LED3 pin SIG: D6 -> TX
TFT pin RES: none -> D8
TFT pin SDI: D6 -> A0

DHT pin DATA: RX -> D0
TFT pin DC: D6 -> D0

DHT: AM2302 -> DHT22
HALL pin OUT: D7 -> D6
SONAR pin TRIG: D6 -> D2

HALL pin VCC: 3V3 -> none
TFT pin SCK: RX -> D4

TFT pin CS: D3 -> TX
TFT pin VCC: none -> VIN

*****

Would you set down every record again, exactly as it appears above?

== Result below ==
LED3 pin SIG: D6 -> TX
TFT pin RES: none -> D8
TFT pin SDI: D6 -> A0

DHT pin DATA: RX -> D0
TFT pin DC: D6 -> D0

DHT: AM2302 -> DHT22
HALL pin OUT: D7 -> D6
SONAR pin TRIG: D6 -> D2

HALL pin VCC: 3V3 -> none
TFT pin SCK: RX -> D4

TFT pin CS: D3 -> TX
TFT pin VCC: none -> VIN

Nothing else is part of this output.